▶ _INPUT DATA_
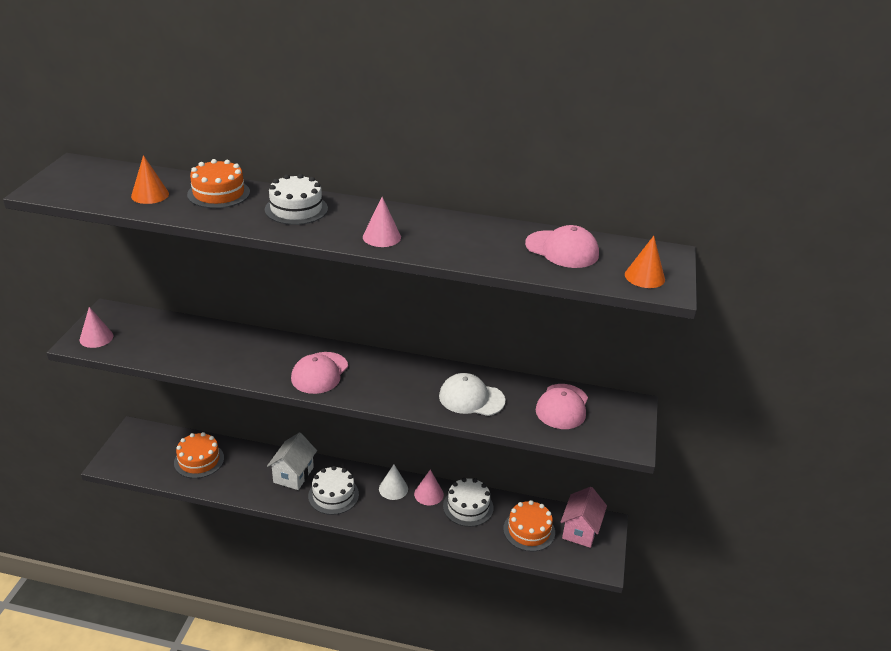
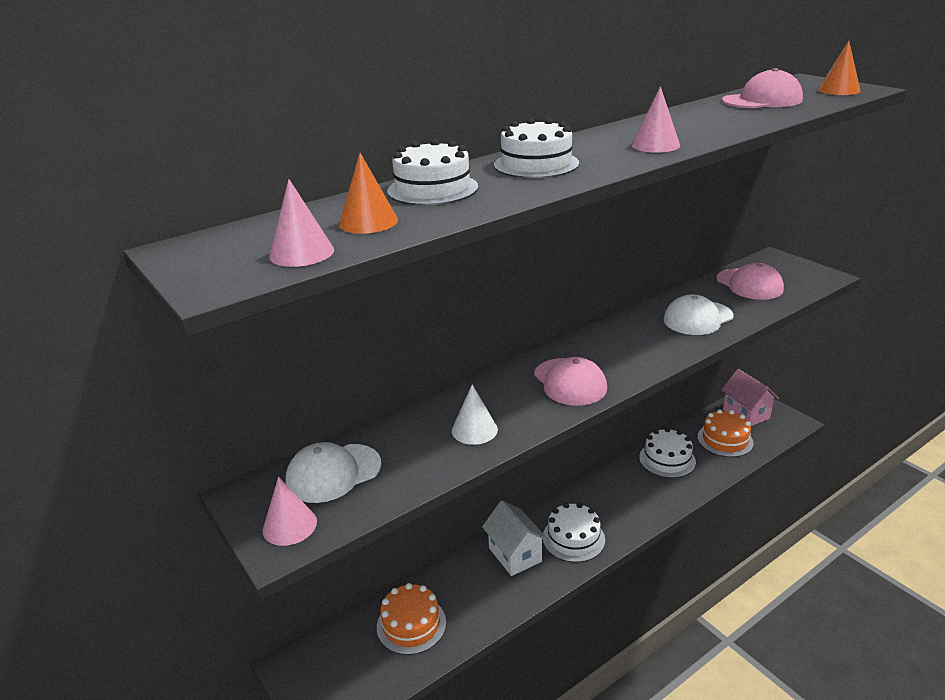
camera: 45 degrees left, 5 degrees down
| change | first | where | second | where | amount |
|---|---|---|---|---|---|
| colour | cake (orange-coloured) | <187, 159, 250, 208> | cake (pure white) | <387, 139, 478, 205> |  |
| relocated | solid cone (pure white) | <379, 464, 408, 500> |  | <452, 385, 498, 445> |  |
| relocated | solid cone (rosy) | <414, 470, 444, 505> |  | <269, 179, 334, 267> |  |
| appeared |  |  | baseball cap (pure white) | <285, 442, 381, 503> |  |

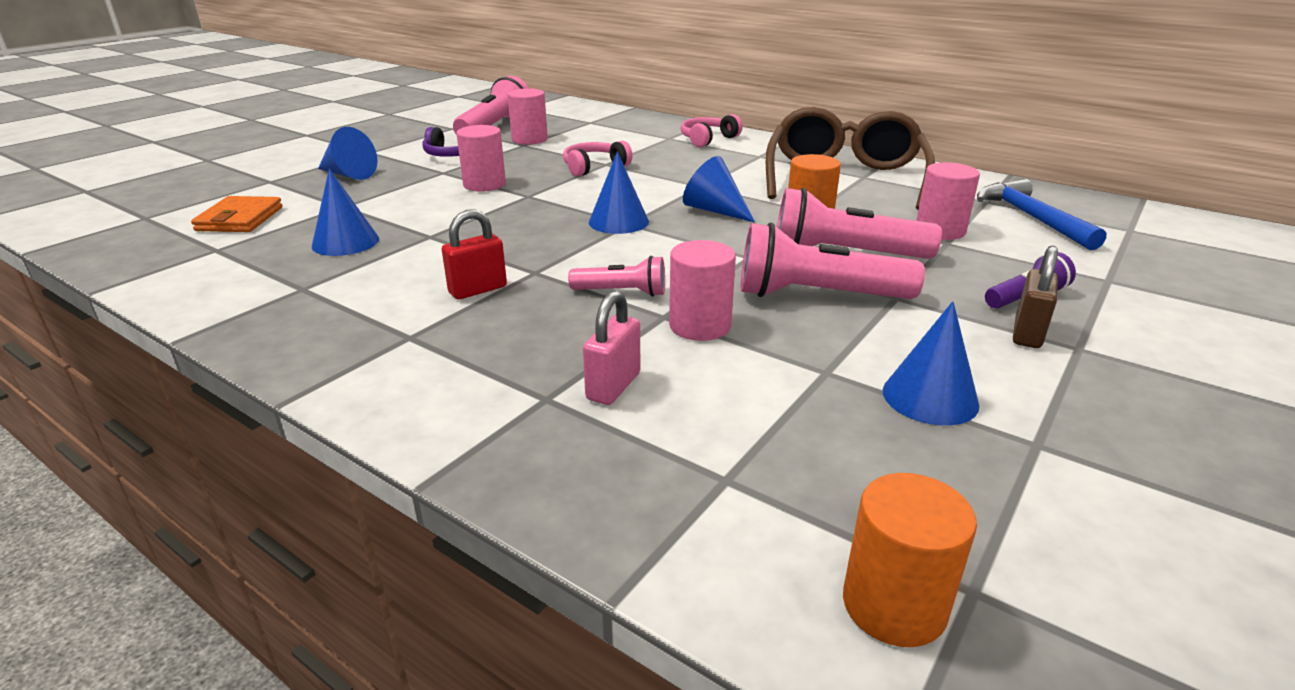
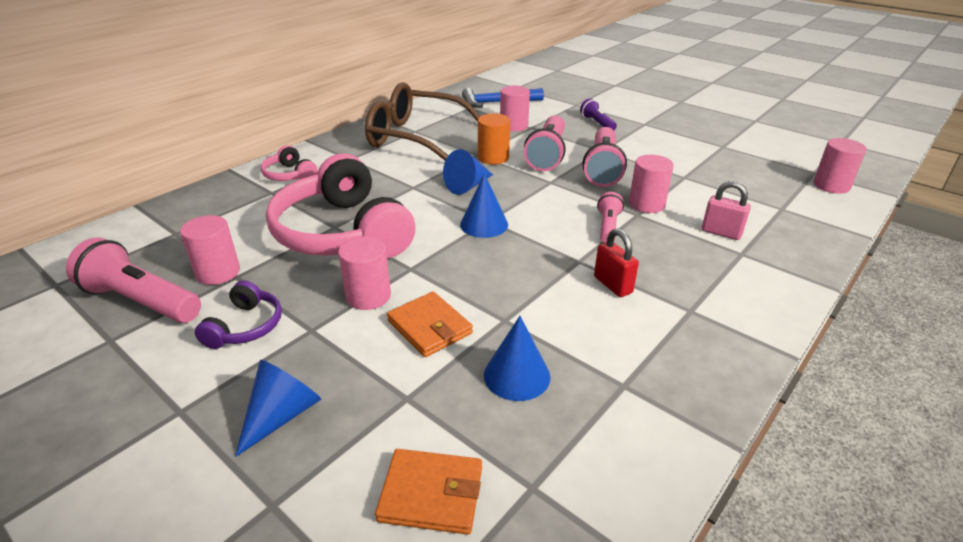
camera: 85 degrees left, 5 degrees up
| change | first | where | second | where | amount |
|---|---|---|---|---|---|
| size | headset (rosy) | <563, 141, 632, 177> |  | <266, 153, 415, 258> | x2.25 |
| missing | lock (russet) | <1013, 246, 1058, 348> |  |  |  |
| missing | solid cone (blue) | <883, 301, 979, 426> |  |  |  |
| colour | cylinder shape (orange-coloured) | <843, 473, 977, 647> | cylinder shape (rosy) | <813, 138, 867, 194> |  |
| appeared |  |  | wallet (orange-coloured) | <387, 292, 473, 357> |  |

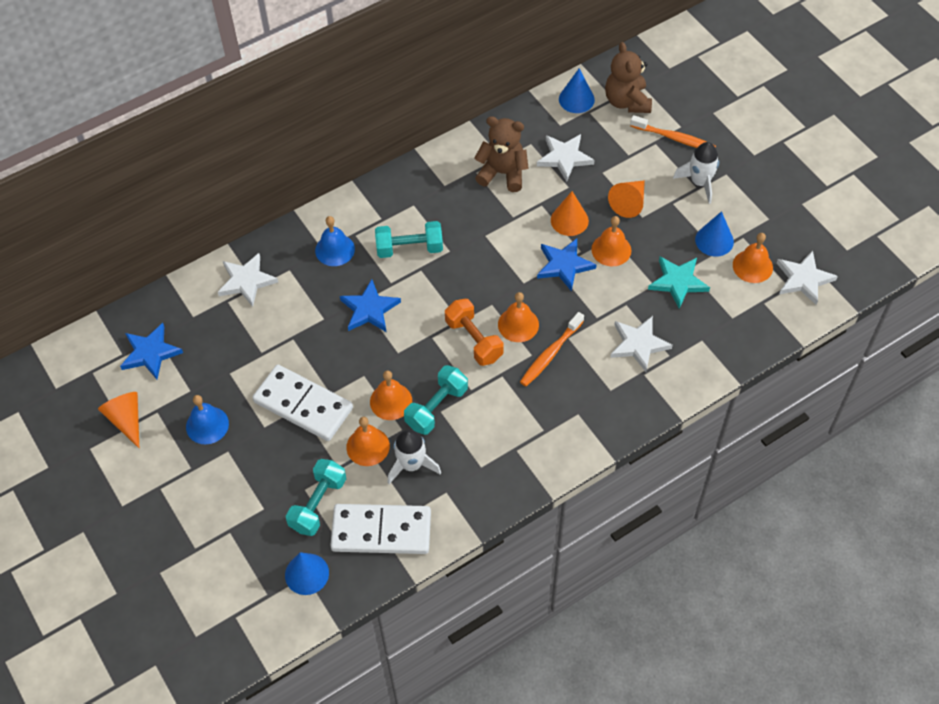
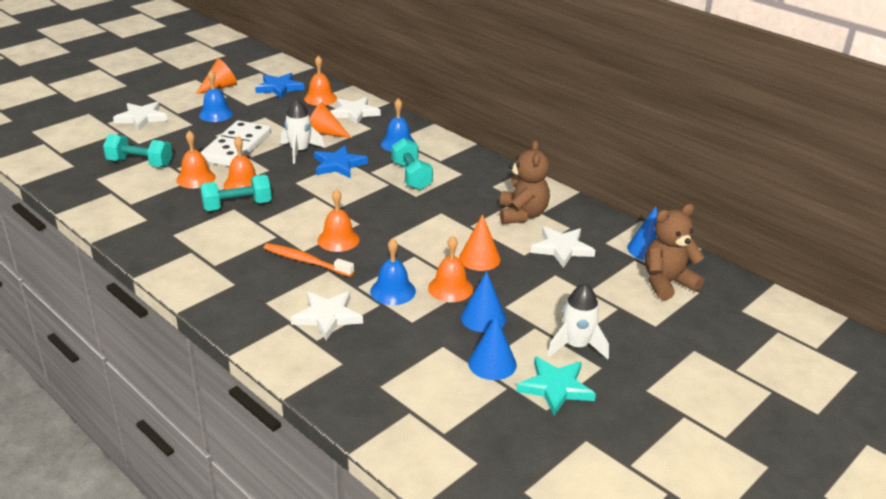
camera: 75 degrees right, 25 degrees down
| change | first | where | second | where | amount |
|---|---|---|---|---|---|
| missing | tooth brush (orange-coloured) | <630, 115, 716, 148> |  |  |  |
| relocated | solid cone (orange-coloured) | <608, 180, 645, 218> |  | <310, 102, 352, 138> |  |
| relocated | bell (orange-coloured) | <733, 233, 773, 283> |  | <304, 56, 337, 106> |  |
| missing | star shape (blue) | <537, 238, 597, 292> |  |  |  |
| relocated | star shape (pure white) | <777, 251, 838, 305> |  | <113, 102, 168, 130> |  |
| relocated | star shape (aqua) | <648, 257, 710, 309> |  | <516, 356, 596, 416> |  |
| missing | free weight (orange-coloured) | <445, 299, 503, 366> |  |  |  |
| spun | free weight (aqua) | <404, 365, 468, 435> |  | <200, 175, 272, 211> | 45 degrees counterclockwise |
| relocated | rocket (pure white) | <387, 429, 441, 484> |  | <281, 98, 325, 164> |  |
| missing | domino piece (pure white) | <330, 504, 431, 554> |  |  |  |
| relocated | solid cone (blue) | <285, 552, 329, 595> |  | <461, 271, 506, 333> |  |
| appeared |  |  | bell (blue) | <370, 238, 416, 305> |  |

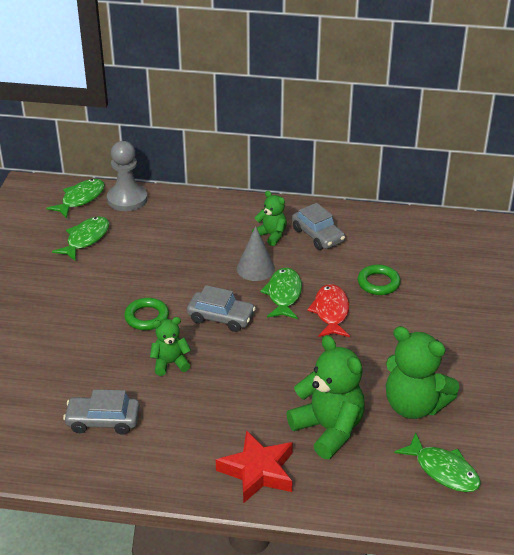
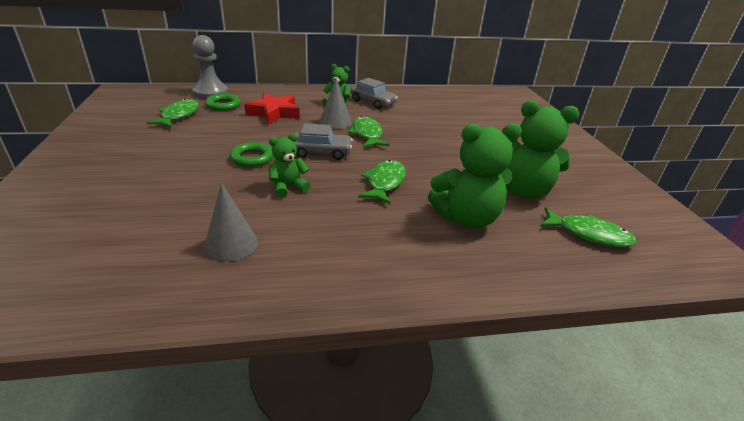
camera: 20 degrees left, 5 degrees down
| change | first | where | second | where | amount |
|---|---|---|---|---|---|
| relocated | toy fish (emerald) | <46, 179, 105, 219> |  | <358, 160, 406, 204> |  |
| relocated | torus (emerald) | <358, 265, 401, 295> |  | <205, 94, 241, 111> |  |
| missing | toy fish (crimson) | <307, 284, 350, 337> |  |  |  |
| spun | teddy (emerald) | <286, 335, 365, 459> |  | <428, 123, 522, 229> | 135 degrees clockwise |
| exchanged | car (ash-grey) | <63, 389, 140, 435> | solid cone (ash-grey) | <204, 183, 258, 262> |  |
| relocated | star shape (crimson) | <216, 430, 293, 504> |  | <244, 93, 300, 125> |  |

▶ _DESCRIPTION OF THE TASK_
The lines from the start of the records above through the line that holds "solid cone (rosy)" are to be copied exactly, both ends included, and no pictures are to be copied.

▶ _RESPONSE AREA_
camera: 45 degrees left, 5 degrees down
| change | first | where | second | where | amount |
|---|---|---|---|---|---|
| colour | cake (orange-coloured) | <187, 159, 250, 208> | cake (pure white) | <387, 139, 478, 205> |  |
| relocated | solid cone (pure white) | <379, 464, 408, 500> |  | <452, 385, 498, 445> |  |
| relocated | solid cone (rosy) | <414, 470, 444, 505> |  | <269, 179, 334, 267> |  |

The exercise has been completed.